__WORK REQUEST__
Report every line in the records below that holds the word "none".
★ ★ ★
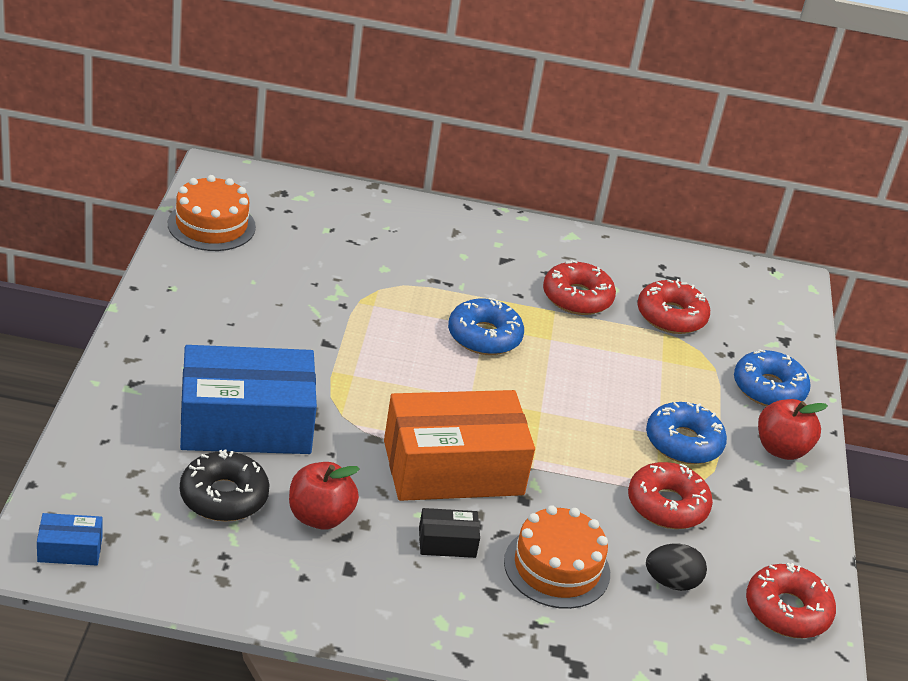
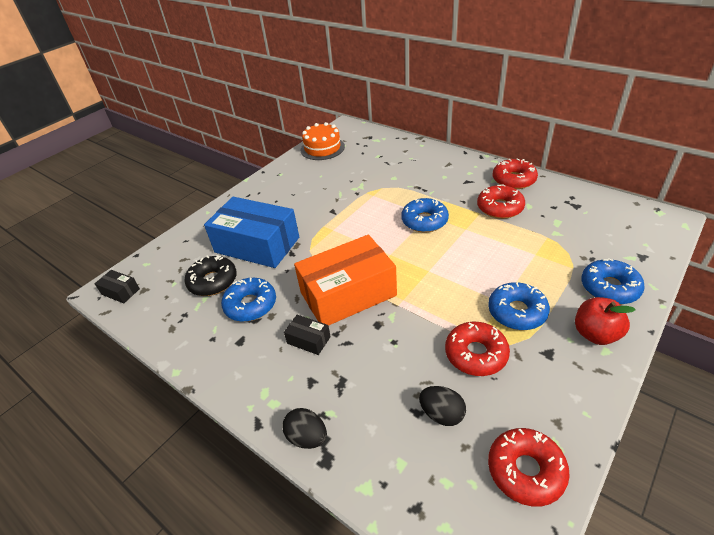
camera: 40 degrees right, 5 degrees up
(70, 549) = (120, 291): blue box -> black box
(320, 517) = (250, 305): red apple -> blue donut
(453, 468) = (348, 294): orange box -> orange box turned 45 degrees counterclockwise
(537, 653) = (307, 437): none -> black egg
(557, 567) = (365, 377): orange cake -> none
(671, 316) = (559, 228): red donut -> red donut (513, 180)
★ ★ ★
__TASK OUTPUT__
(537, 653) = (307, 437): none -> black egg
(557, 567) = (365, 377): orange cake -> none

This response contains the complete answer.